[Dataset items]

'''

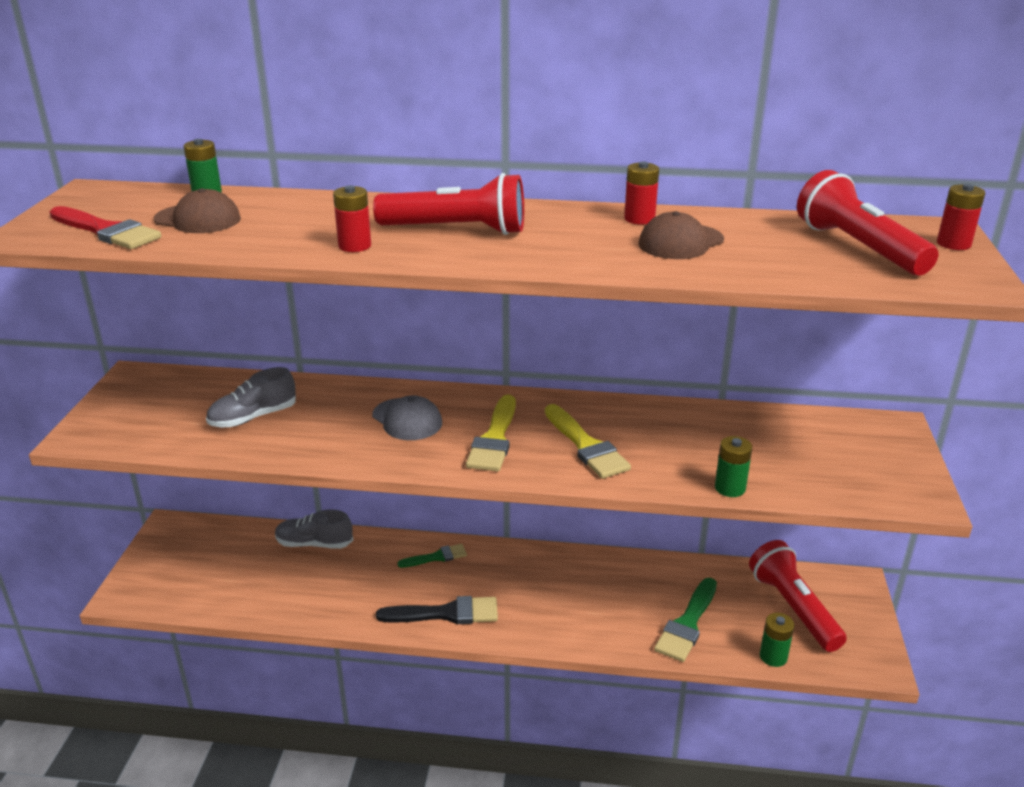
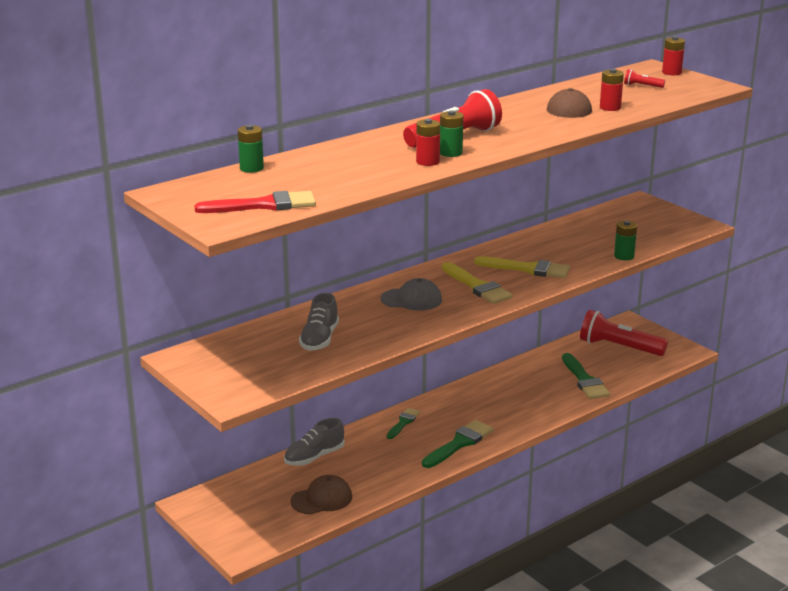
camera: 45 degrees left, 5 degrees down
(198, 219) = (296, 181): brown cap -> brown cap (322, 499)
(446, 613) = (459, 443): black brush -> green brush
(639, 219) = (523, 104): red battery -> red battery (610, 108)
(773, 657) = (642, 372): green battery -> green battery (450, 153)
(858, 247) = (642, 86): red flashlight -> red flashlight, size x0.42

'''

§ Exercise
Your answer should hold every line of the entries that contains the string "battery".

§ Task result
(639, 219) = (523, 104): red battery -> red battery (610, 108)
(773, 657) = (642, 372): green battery -> green battery (450, 153)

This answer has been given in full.